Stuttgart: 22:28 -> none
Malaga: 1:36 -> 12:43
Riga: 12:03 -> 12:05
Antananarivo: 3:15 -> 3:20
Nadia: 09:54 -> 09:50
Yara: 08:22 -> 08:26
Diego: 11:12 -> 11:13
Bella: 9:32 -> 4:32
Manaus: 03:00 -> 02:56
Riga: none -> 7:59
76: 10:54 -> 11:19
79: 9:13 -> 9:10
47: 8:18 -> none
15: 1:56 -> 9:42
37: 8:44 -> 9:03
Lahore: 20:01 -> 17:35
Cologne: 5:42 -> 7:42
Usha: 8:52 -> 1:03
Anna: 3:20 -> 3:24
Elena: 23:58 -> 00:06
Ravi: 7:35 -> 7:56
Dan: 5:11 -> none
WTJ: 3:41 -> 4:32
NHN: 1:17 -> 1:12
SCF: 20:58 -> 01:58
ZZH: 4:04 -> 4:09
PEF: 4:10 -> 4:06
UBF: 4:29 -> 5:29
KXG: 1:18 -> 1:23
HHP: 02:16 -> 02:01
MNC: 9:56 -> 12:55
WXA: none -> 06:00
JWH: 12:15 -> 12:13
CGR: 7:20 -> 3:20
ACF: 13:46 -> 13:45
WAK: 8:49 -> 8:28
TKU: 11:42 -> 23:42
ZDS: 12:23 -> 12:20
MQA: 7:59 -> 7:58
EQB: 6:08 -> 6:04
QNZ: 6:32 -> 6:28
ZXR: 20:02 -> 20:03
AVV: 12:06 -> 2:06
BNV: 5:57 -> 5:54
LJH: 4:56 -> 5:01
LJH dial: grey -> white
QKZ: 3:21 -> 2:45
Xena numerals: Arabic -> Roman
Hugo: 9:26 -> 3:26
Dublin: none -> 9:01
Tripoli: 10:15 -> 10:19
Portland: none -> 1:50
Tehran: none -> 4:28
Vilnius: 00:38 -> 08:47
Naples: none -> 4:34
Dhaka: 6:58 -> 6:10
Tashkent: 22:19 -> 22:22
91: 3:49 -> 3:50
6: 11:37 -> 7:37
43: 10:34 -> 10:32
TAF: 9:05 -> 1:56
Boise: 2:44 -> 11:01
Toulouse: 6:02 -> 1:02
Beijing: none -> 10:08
+-------+
Task goal — Reproduce all of the rows above word for word, from the first through the last.

Written solution —
Stuttgart: 22:28 -> none
Malaga: 1:36 -> 12:43
Riga: 12:03 -> 12:05
Antananarivo: 3:15 -> 3:20
Nadia: 09:54 -> 09:50
Yara: 08:22 -> 08:26
Diego: 11:12 -> 11:13
Bella: 9:32 -> 4:32
Manaus: 03:00 -> 02:56
Riga: none -> 7:59
76: 10:54 -> 11:19
79: 9:13 -> 9:10
47: 8:18 -> none
15: 1:56 -> 9:42
37: 8:44 -> 9:03
Lahore: 20:01 -> 17:35
Cologne: 5:42 -> 7:42
Usha: 8:52 -> 1:03
Anna: 3:20 -> 3:24
Elena: 23:58 -> 00:06
Ravi: 7:35 -> 7:56
Dan: 5:11 -> none
WTJ: 3:41 -> 4:32
NHN: 1:17 -> 1:12
SCF: 20:58 -> 01:58
ZZH: 4:04 -> 4:09
PEF: 4:10 -> 4:06
UBF: 4:29 -> 5:29
KXG: 1:18 -> 1:23
HHP: 02:16 -> 02:01
MNC: 9:56 -> 12:55
WXA: none -> 06:00
JWH: 12:15 -> 12:13
CGR: 7:20 -> 3:20
ACF: 13:46 -> 13:45
WAK: 8:49 -> 8:28
TKU: 11:42 -> 23:42
ZDS: 12:23 -> 12:20
MQA: 7:59 -> 7:58
EQB: 6:08 -> 6:04
QNZ: 6:32 -> 6:28
ZXR: 20:02 -> 20:03
AVV: 12:06 -> 2:06
BNV: 5:57 -> 5:54
LJH: 4:56 -> 5:01
LJH dial: grey -> white
QKZ: 3:21 -> 2:45
Xena numerals: Arabic -> Roman
Hugo: 9:26 -> 3:26
Dublin: none -> 9:01
Tripoli: 10:15 -> 10:19
Portland: none -> 1:50
Tehran: none -> 4:28
Vilnius: 00:38 -> 08:47
Naples: none -> 4:34
Dhaka: 6:58 -> 6:10
Tashkent: 22:19 -> 22:22
91: 3:49 -> 3:50
6: 11:37 -> 7:37
43: 10:34 -> 10:32
TAF: 9:05 -> 1:56
Boise: 2:44 -> 11:01
Toulouse: 6:02 -> 1:02
Beijing: none -> 10:08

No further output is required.